• Exercise details:
Return each line of the entries that holds the string "pink".

Top of Data extract

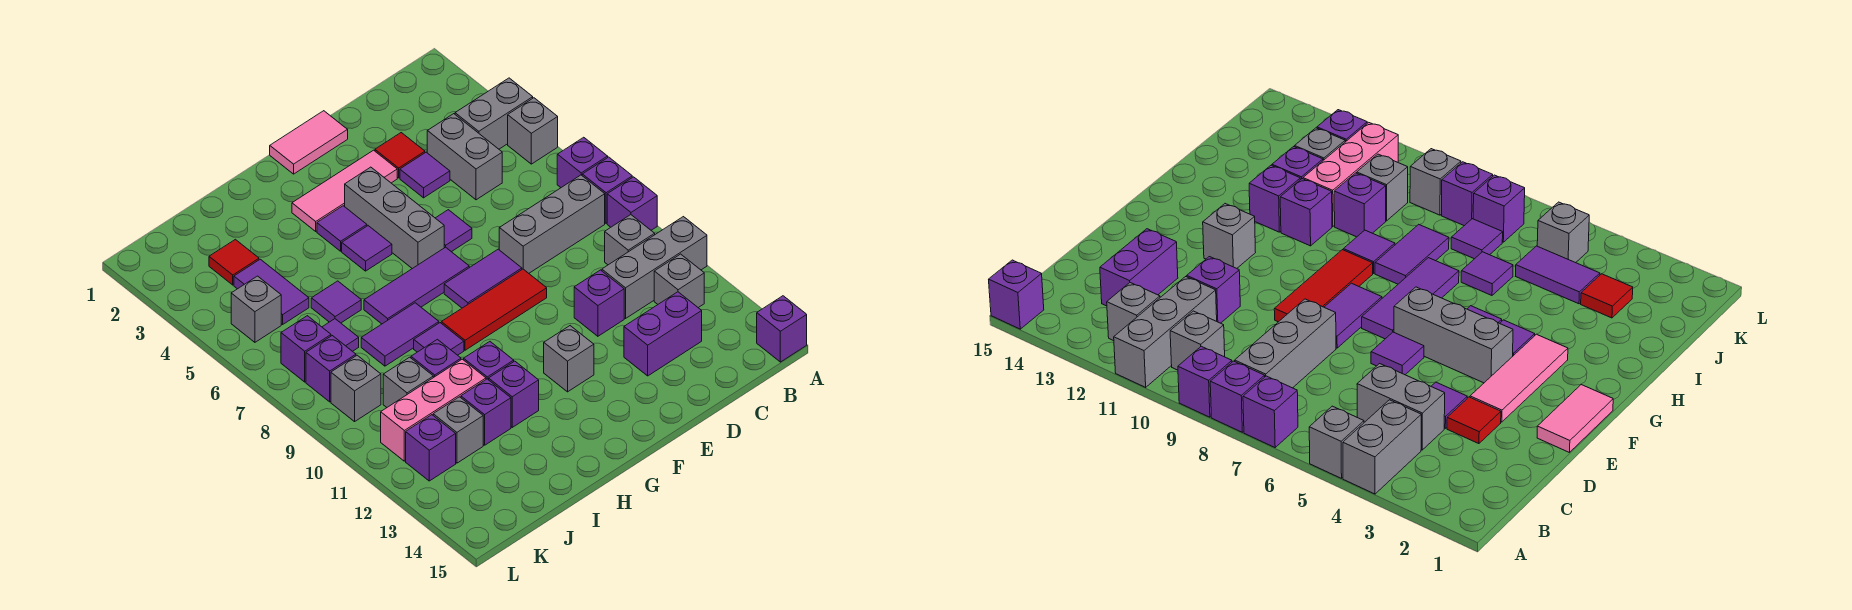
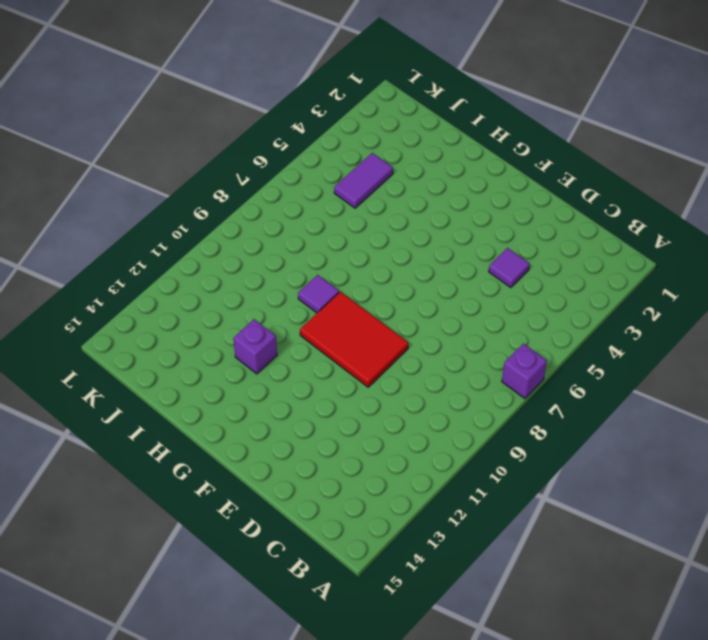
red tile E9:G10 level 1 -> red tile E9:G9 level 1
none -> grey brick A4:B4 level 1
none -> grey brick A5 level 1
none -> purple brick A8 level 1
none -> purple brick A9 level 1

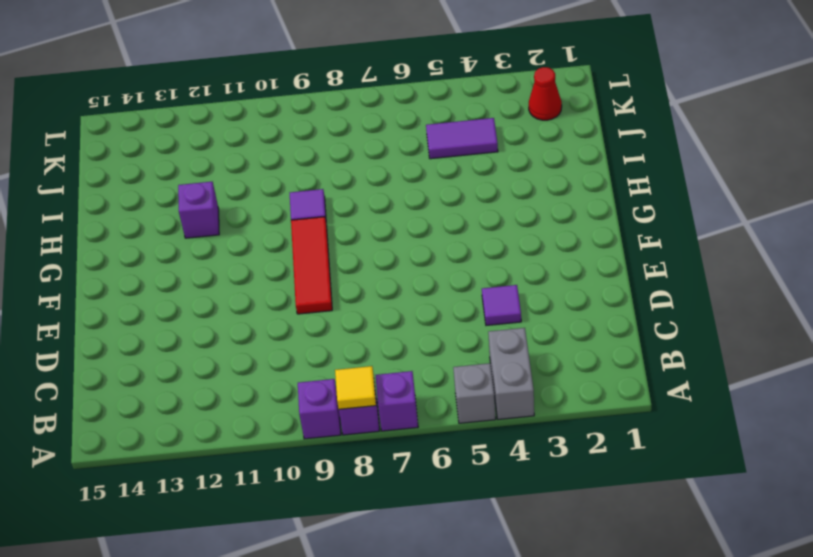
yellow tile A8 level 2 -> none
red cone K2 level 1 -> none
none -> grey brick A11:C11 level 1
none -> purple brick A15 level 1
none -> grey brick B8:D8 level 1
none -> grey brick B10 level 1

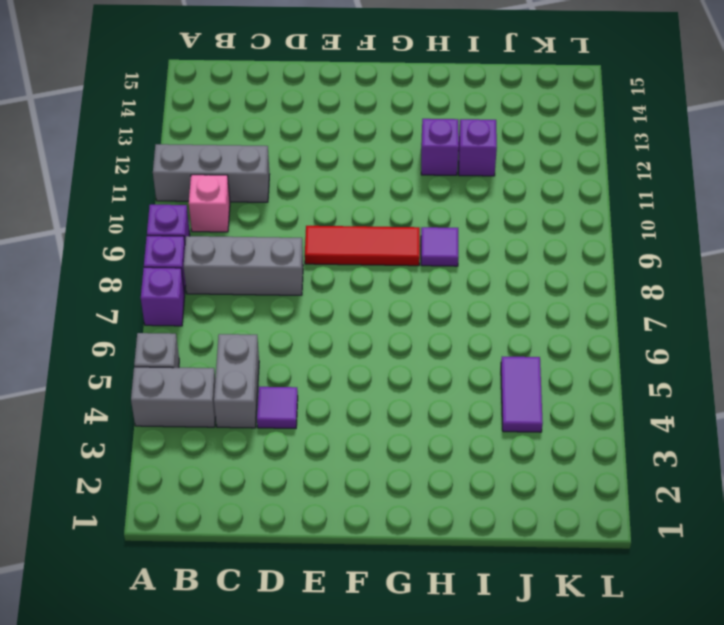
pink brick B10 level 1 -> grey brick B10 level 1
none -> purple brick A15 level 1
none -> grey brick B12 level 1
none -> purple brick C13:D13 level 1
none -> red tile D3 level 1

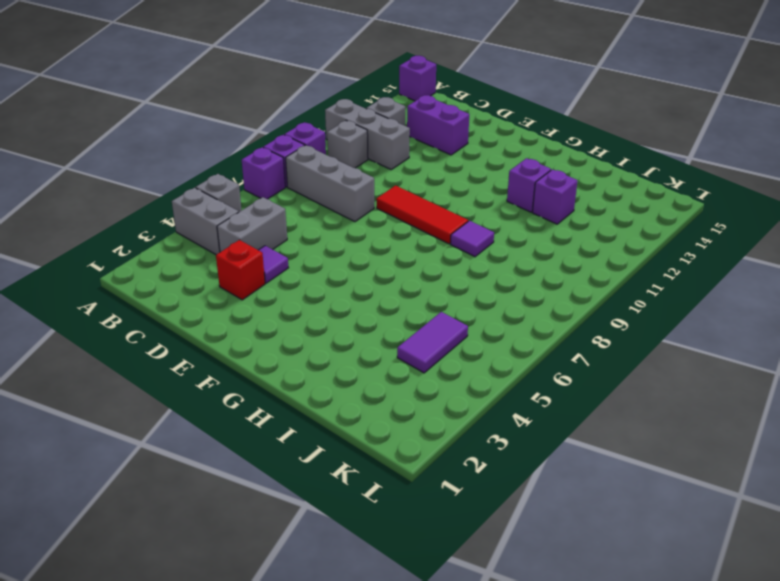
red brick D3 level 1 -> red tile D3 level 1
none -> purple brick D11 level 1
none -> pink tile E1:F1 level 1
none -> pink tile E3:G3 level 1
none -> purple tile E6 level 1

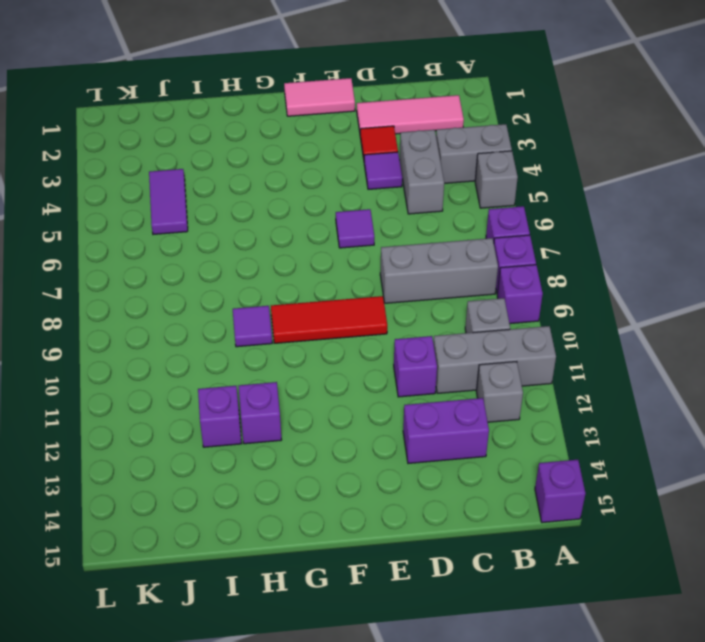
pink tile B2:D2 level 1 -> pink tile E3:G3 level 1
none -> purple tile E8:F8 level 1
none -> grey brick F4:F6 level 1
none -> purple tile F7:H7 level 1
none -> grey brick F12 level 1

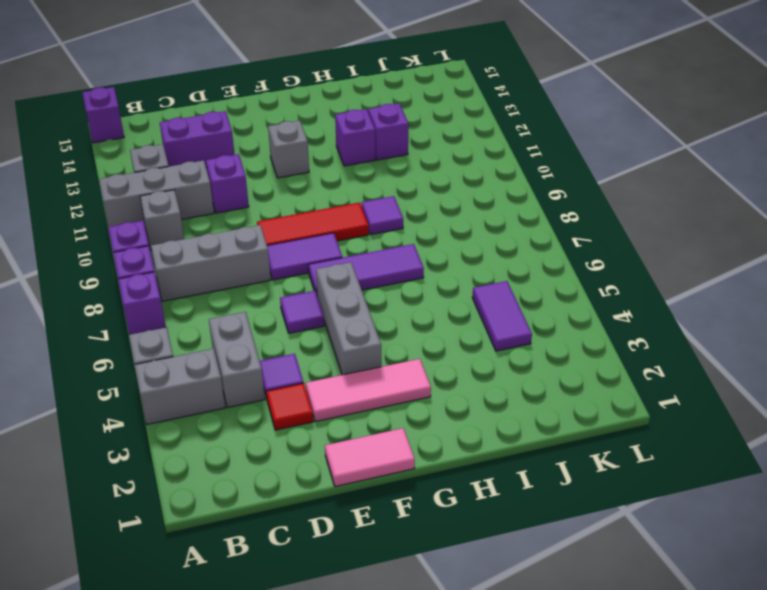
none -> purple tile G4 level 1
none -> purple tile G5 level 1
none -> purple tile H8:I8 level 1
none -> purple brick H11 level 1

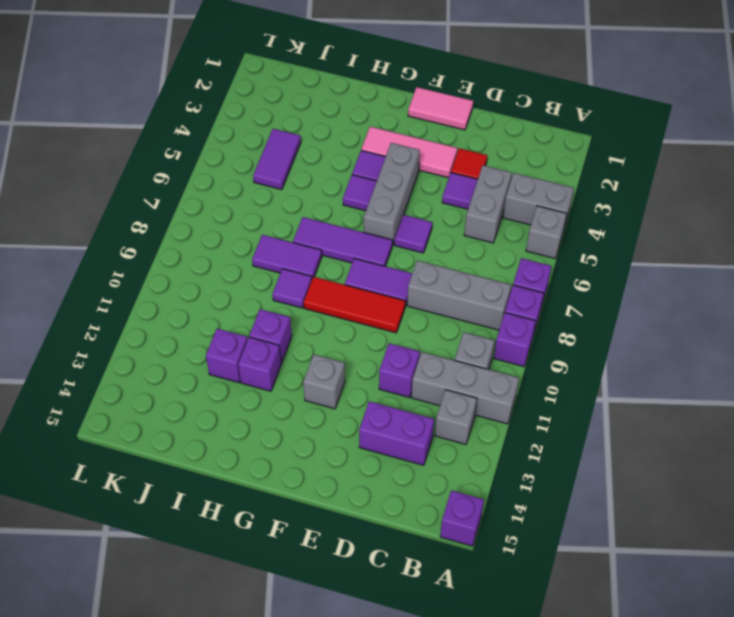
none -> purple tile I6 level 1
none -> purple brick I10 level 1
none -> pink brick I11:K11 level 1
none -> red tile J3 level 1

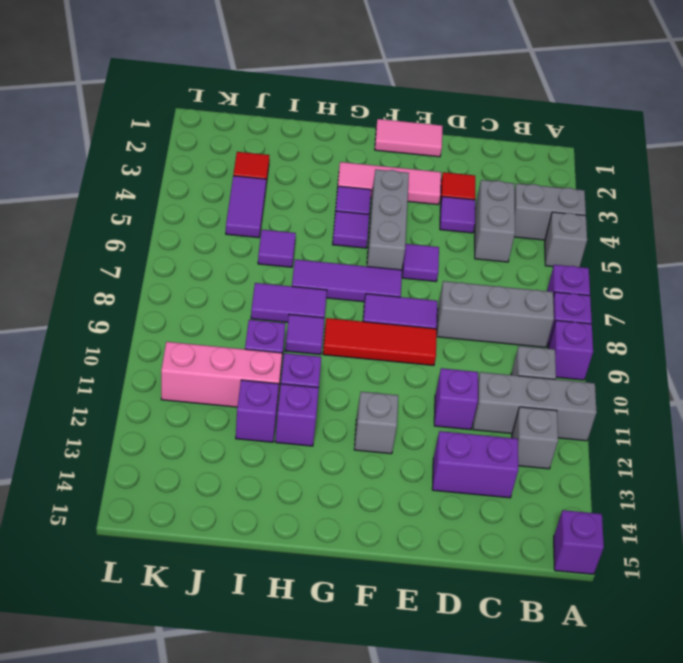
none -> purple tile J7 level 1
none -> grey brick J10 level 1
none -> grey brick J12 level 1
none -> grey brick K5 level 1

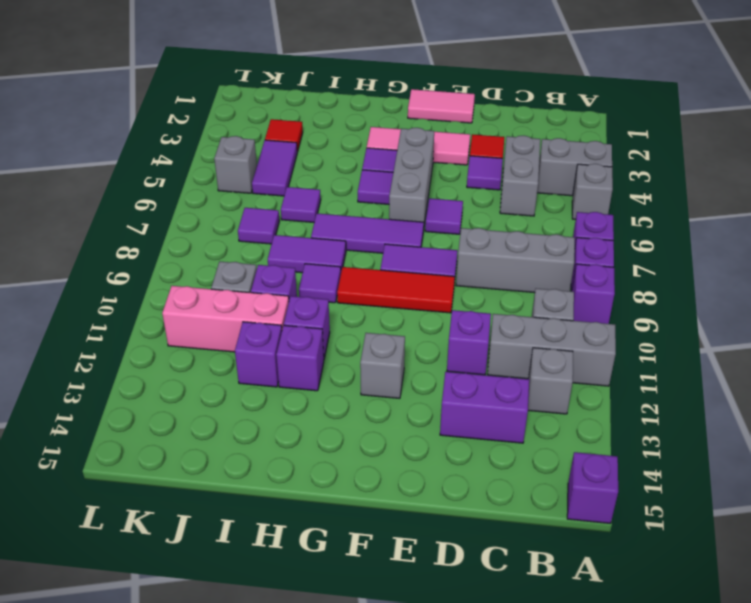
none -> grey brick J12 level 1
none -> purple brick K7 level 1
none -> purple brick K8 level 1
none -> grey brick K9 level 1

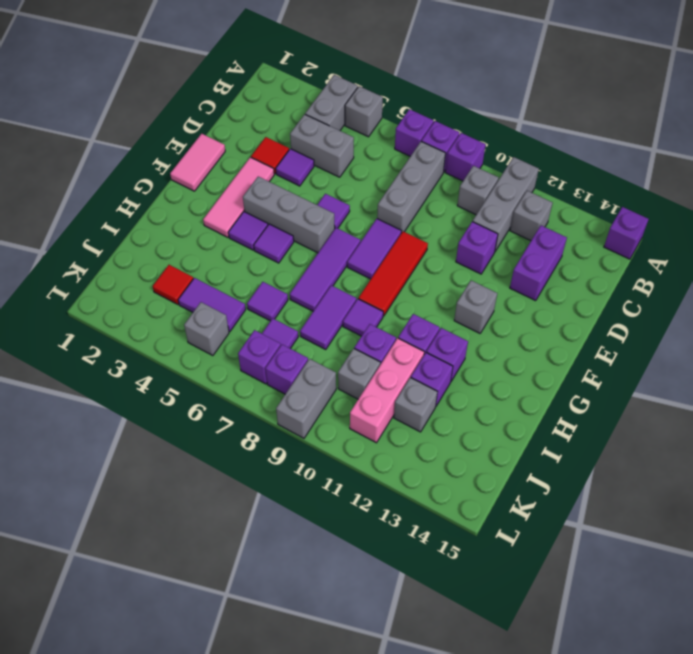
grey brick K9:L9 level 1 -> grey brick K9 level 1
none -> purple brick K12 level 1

Bottom of Data extract
Top of Data extract

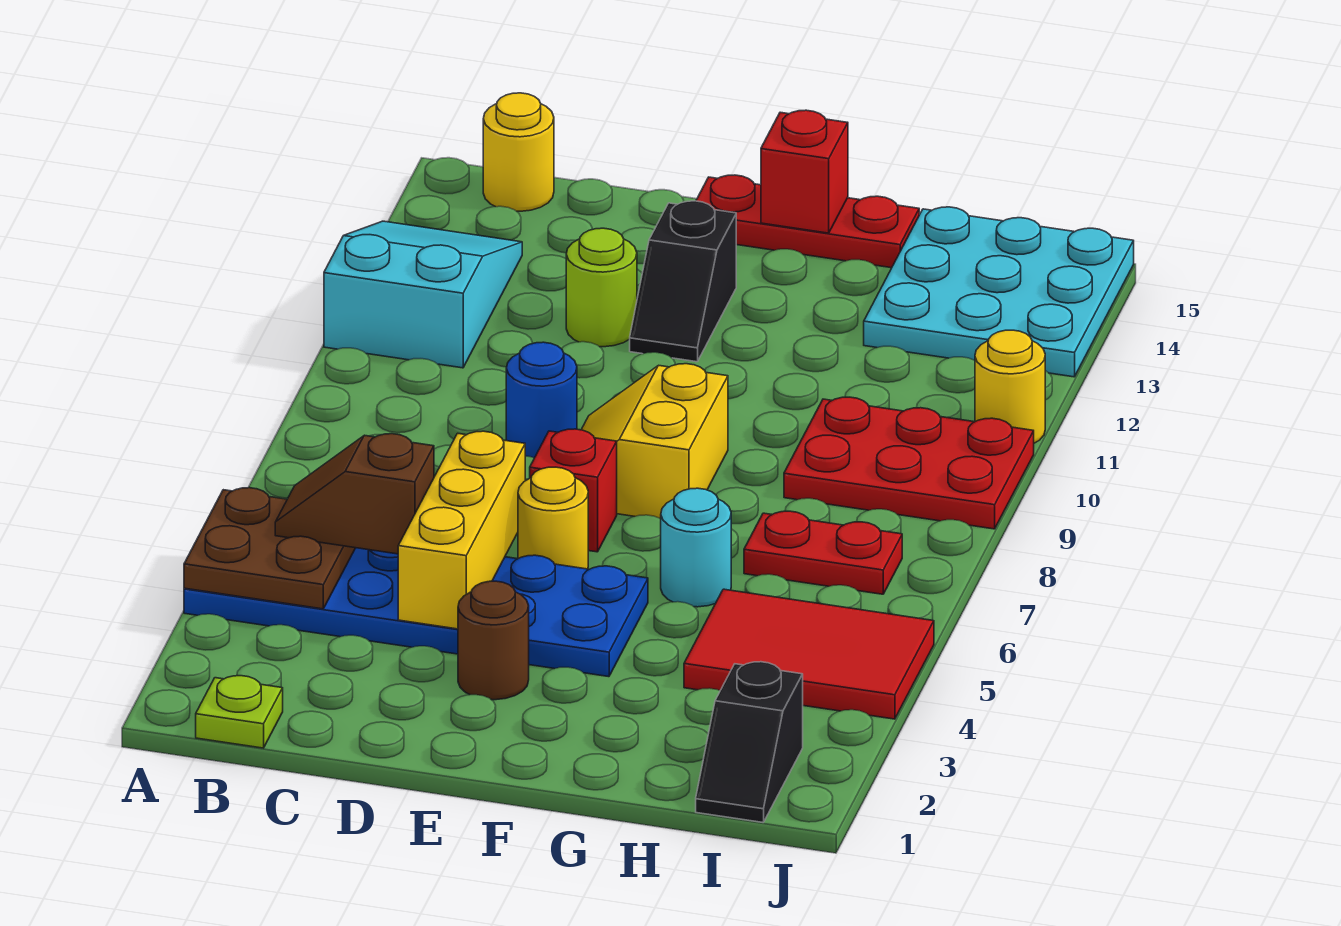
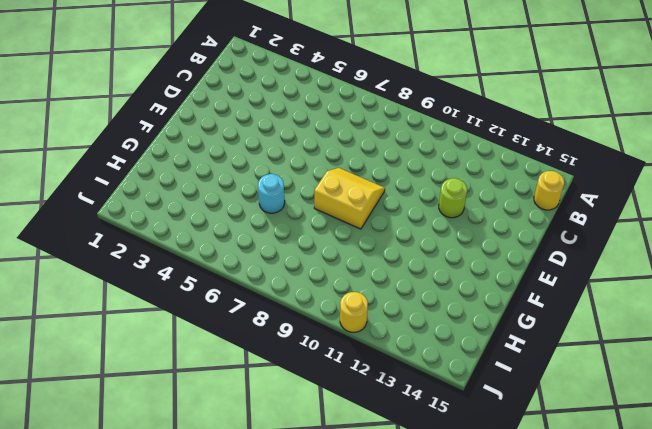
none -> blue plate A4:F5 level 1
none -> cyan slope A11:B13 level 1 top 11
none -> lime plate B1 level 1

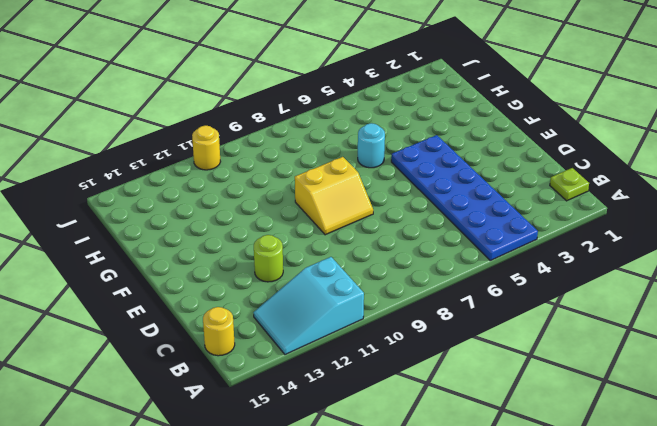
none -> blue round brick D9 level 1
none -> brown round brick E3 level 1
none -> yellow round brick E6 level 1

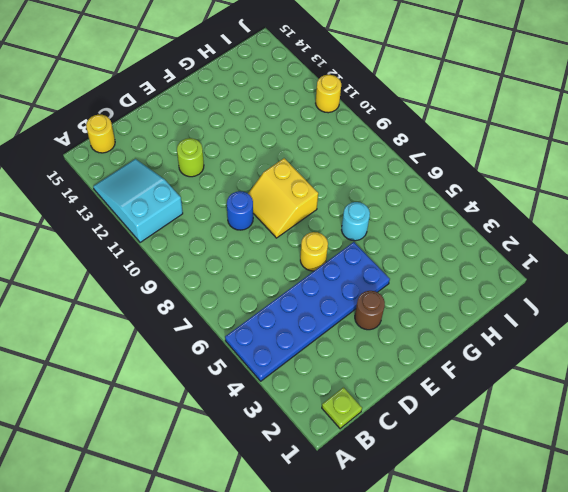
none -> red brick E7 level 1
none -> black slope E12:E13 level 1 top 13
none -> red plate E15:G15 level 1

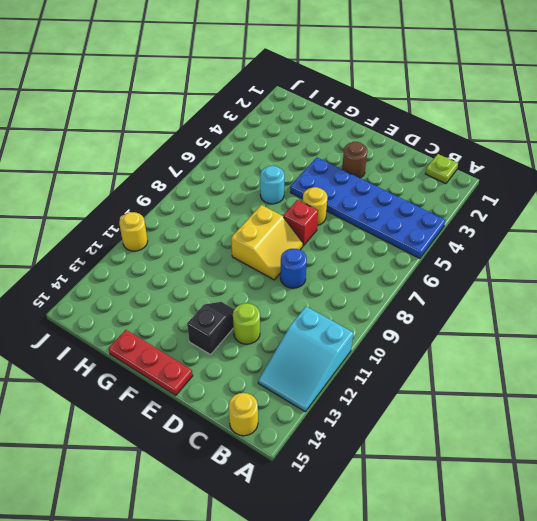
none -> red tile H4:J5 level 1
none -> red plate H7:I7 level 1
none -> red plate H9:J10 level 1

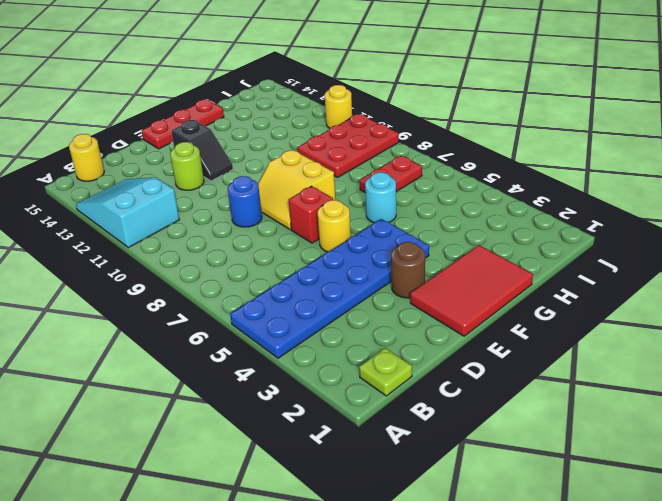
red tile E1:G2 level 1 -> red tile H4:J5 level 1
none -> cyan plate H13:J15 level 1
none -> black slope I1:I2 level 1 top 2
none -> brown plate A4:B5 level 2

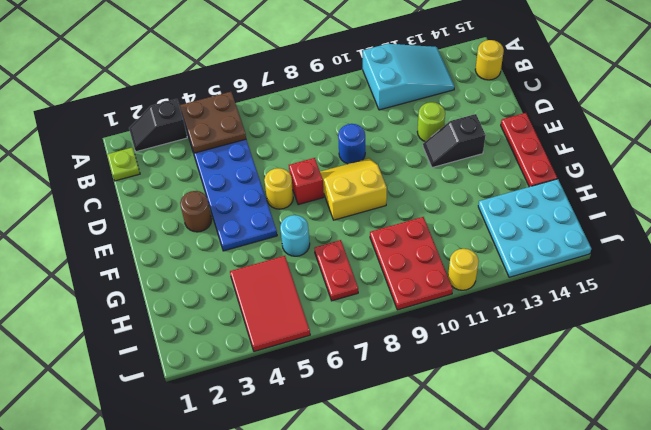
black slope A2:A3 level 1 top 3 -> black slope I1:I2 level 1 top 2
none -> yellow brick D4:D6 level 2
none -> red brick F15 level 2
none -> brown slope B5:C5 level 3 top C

Bottom of Data extract

• Completed exercise:
pink brick B10 level 1 -> grey brick B10 level 1
none -> pink tile E1:F1 level 1
none -> pink tile E3:G3 level 1
pink tile B2:D2 level 1 -> pink tile E3:G3 level 1
none -> pink brick I11:K11 level 1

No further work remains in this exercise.